## Task brief:
Give an exact copy of the data that follows, but none of its pictures.

## Records shown:
+ + +

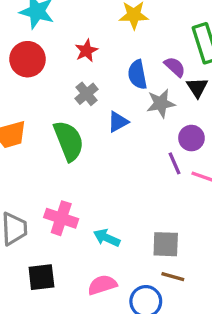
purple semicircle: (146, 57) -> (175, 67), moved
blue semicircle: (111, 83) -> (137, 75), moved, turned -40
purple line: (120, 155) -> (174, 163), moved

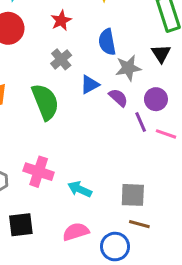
purple semicircle: (175, 67) -> (118, 98), moved

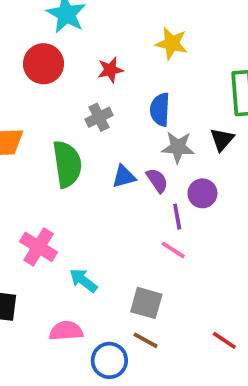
blue triangle: (90, 85) -> (124, 176), moved
pink line: (166, 134) -> (173, 250), moved

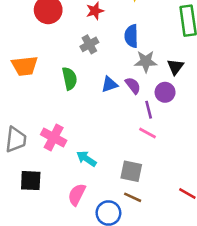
black triangle: (222, 139) -> (175, 67), moved
green semicircle: (67, 164) -> (70, 78), size x0.7
pink semicircle: (66, 331) -> (77, 195), turned -55

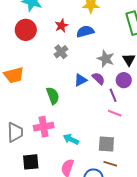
blue semicircle: (131, 36) -> (85, 31), moved, turned 84
gray star: (146, 61) -> (106, 59), turned 30
green semicircle: (70, 78) -> (53, 96), moved
pink cross: (54, 138) -> (44, 127), turned -30

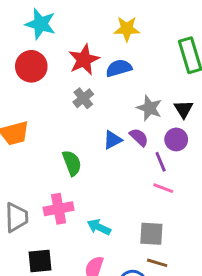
red star: (62, 26) -> (84, 60), size x1.5

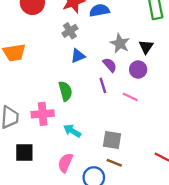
blue triangle: (113, 140) -> (78, 56), moved
purple line: (161, 162) -> (103, 85), moved
green semicircle: (72, 163) -> (65, 91), moved
pink line: (163, 188) -> (130, 97), moved

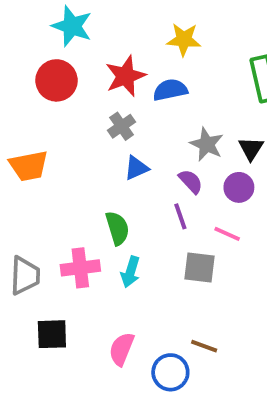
cyan arrow: (72, 131) -> (130, 272), moved, turned -102
gray square: (112, 140) -> (199, 268), moved

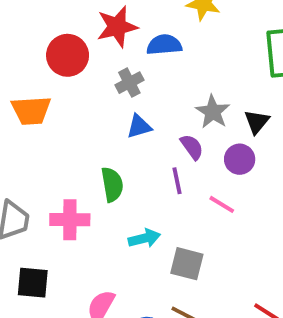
red star: (126, 76) -> (117, 27), moved
red circle: (57, 80) -> (68, 55), moved
blue semicircle: (170, 90) -> (164, 45), moved
gray square: (199, 268) -> (187, 264), moved
cyan arrow: (130, 272) -> (144, 238), moved, turned -128

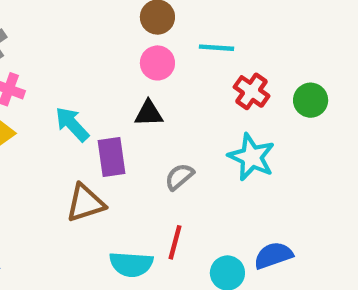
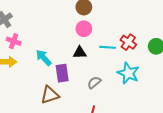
cyan line: (217, 48) -> (108, 47), moved

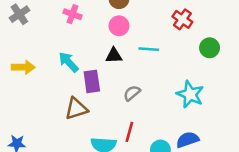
pink cross: (14, 41) -> (72, 14), moved
red cross: (128, 42) -> (182, 19), moved
cyan star: (128, 73) -> (190, 94), moved

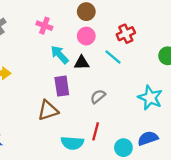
red cross: (182, 19) -> (126, 34), moved, turned 30
cyan line: (149, 49) -> (113, 57), turned 36
cyan arrow: (69, 62) -> (60, 55), moved

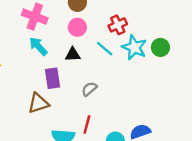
pink cross: (44, 26) -> (35, 17), size x1.5
cyan arrow: (60, 55) -> (38, 46), moved
cyan star: (150, 98) -> (134, 47), moved

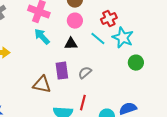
green circle: (160, 47) -> (136, 63), moved
purple rectangle: (53, 78) -> (62, 71), moved
brown triangle: (38, 103) -> (42, 85), turned 30

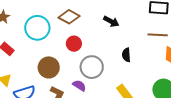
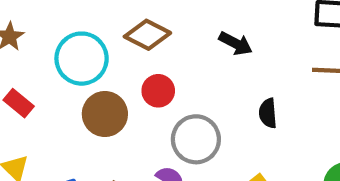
brown circle: (49, 67) -> (105, 114), moved

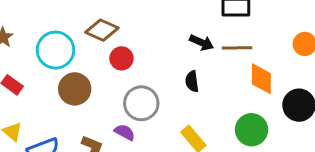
black arrow: (236, 43) -> (202, 43), moved
red circle: (158, 91) -> (121, 58), moved

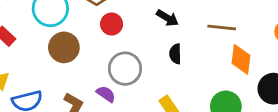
black arrow: (202, 43) -> (167, 18), moved

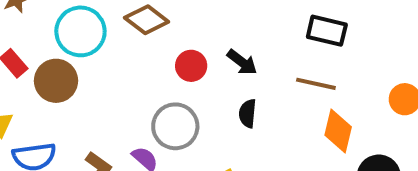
red circle: (112, 24) -> (191, 66), moved
brown circle: (64, 47) -> (56, 81), moved

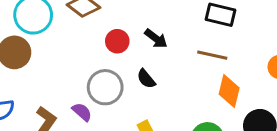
black semicircle: (248, 113) -> (146, 79), moved, turned -45

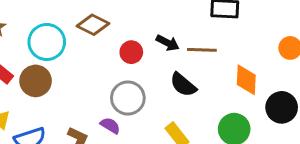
brown line: (212, 55) -> (202, 50), moved
black semicircle: (146, 79) -> (183, 85), moved, size x1.4

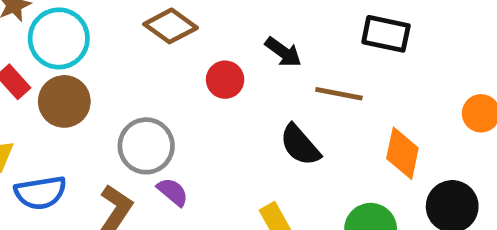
cyan circle: (47, 42) -> (59, 38), moved
black arrow: (168, 43) -> (283, 52), moved
gray circle: (128, 98) -> (146, 146), moved

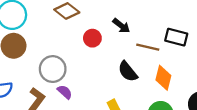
black rectangle: (386, 34) -> (176, 37), moved
orange diamond: (402, 153) -> (163, 78), moved

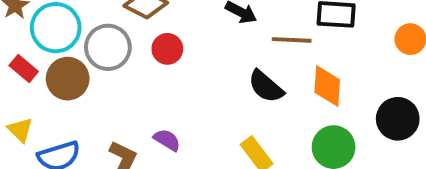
red circle: (92, 38) -> (167, 49), moved
gray circle: (53, 69) -> (108, 47), moved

+ + +

## Answer section:
purple semicircle: (146, 57) -> (175, 67), moved
blue semicircle: (111, 83) -> (137, 75), moved, turned -40
purple line: (120, 155) -> (174, 163), moved

purple semicircle: (175, 67) -> (118, 98), moved

blue triangle: (90, 85) -> (124, 176), moved
pink line: (166, 134) -> (173, 250), moved

black triangle: (222, 139) -> (175, 67), moved
green semicircle: (67, 164) -> (70, 78), size x0.7
pink semicircle: (66, 331) -> (77, 195), turned -55

blue semicircle: (131, 36) -> (85, 31), moved, turned 84
gray star: (146, 61) -> (106, 59), turned 30
green semicircle: (70, 78) -> (53, 96), moved
pink cross: (54, 138) -> (44, 127), turned -30

red star: (62, 26) -> (84, 60), size x1.5

blue triangle: (113, 140) -> (78, 56), moved
purple line: (161, 162) -> (103, 85), moved
green semicircle: (72, 163) -> (65, 91), moved
pink line: (163, 188) -> (130, 97), moved

cyan arrow: (72, 131) -> (130, 272), moved, turned -102
gray square: (112, 140) -> (199, 268), moved

red star: (126, 76) -> (117, 27), moved
red circle: (57, 80) -> (68, 55), moved
blue semicircle: (170, 90) -> (164, 45), moved
gray square: (199, 268) -> (187, 264), moved
cyan arrow: (130, 272) -> (144, 238), moved, turned -128

cyan line: (217, 48) -> (108, 47), moved

pink cross: (14, 41) -> (72, 14), moved
red cross: (128, 42) -> (182, 19), moved
cyan star: (128, 73) -> (190, 94), moved

red cross: (182, 19) -> (126, 34), moved, turned 30
cyan line: (149, 49) -> (113, 57), turned 36
cyan arrow: (69, 62) -> (60, 55), moved

pink cross: (44, 26) -> (35, 17), size x1.5
cyan arrow: (60, 55) -> (38, 46), moved
cyan star: (150, 98) -> (134, 47), moved

green circle: (160, 47) -> (136, 63), moved
purple rectangle: (53, 78) -> (62, 71), moved
brown triangle: (38, 103) -> (42, 85), turned 30

brown circle: (49, 67) -> (105, 114), moved

black arrow: (236, 43) -> (202, 43), moved
red circle: (158, 91) -> (121, 58), moved

black arrow: (202, 43) -> (167, 18), moved

red circle: (112, 24) -> (191, 66), moved
brown circle: (64, 47) -> (56, 81), moved

black semicircle: (248, 113) -> (146, 79), moved, turned -45

brown line: (212, 55) -> (202, 50), moved
black semicircle: (146, 79) -> (183, 85), moved, size x1.4

cyan circle: (47, 42) -> (59, 38), moved
black arrow: (168, 43) -> (283, 52), moved
gray circle: (128, 98) -> (146, 146), moved

black rectangle: (386, 34) -> (176, 37), moved
orange diamond: (402, 153) -> (163, 78), moved

red circle: (92, 38) -> (167, 49), moved
gray circle: (53, 69) -> (108, 47), moved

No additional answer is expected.